'''

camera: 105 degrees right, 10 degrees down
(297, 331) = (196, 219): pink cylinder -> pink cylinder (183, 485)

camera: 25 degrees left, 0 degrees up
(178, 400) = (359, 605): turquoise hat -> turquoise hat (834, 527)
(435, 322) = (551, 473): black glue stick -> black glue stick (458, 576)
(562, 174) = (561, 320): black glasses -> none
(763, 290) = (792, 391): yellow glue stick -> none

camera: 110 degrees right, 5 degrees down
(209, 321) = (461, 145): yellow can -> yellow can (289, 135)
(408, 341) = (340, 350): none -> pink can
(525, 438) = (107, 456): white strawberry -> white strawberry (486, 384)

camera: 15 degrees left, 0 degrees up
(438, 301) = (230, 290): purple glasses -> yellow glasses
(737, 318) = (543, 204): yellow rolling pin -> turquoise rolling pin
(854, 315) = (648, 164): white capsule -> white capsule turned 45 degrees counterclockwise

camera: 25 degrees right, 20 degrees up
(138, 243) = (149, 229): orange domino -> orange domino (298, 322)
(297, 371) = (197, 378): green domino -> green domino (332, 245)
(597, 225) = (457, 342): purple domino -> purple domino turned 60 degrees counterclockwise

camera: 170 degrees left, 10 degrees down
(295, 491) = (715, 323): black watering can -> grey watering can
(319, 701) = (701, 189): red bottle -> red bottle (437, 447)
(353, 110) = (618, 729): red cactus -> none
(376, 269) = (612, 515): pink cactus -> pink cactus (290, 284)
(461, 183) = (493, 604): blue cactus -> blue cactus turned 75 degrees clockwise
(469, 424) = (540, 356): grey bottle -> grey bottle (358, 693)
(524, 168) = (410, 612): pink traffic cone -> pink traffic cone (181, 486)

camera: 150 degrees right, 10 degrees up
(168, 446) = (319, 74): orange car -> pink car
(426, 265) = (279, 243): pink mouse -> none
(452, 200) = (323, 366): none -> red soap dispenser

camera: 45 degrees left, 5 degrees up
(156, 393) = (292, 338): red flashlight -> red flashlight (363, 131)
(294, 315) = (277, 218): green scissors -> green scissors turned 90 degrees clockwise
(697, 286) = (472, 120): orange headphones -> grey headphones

'''

Assigned task:
Retype each of the preceding records exactly as printed.

Answer below:
camera: 105 degrees right, 10 degrees down
(297, 331) = (196, 219): pink cylinder -> pink cylinder (183, 485)

camera: 25 degrees left, 0 degrees up
(178, 400) = (359, 605): turquoise hat -> turquoise hat (834, 527)
(435, 322) = (551, 473): black glue stick -> black glue stick (458, 576)
(562, 174) = (561, 320): black glasses -> none
(763, 290) = (792, 391): yellow glue stick -> none

camera: 110 degrees right, 5 degrees down
(209, 321) = (461, 145): yellow can -> yellow can (289, 135)
(408, 341) = (340, 350): none -> pink can
(525, 438) = (107, 456): white strawberry -> white strawberry (486, 384)

camera: 15 degrees left, 0 degrees up
(438, 301) = (230, 290): purple glasses -> yellow glasses
(737, 318) = (543, 204): yellow rolling pin -> turquoise rolling pin
(854, 315) = (648, 164): white capsule -> white capsule turned 45 degrees counterclockwise

camera: 25 degrees right, 20 degrees up
(138, 243) = (149, 229): orange domino -> orange domino (298, 322)
(297, 371) = (197, 378): green domino -> green domino (332, 245)
(597, 225) = (457, 342): purple domino -> purple domino turned 60 degrees counterclockwise

camera: 170 degrees left, 10 degrees down
(295, 491) = (715, 323): black watering can -> grey watering can
(319, 701) = (701, 189): red bottle -> red bottle (437, 447)
(353, 110) = (618, 729): red cactus -> none
(376, 269) = (612, 515): pink cactus -> pink cactus (290, 284)
(461, 183) = (493, 604): blue cactus -> blue cactus turned 75 degrees clockwise
(469, 424) = (540, 356): grey bottle -> grey bottle (358, 693)
(524, 168) = (410, 612): pink traffic cone -> pink traffic cone (181, 486)

camera: 150 degrees right, 10 degrees up
(168, 446) = (319, 74): orange car -> pink car
(426, 265) = (279, 243): pink mouse -> none
(452, 200) = (323, 366): none -> red soap dispenser

camera: 45 degrees left, 5 degrees up
(156, 393) = (292, 338): red flashlight -> red flashlight (363, 131)
(294, 315) = (277, 218): green scissors -> green scissors turned 90 degrees clockwise
(697, 286) = (472, 120): orange headphones -> grey headphones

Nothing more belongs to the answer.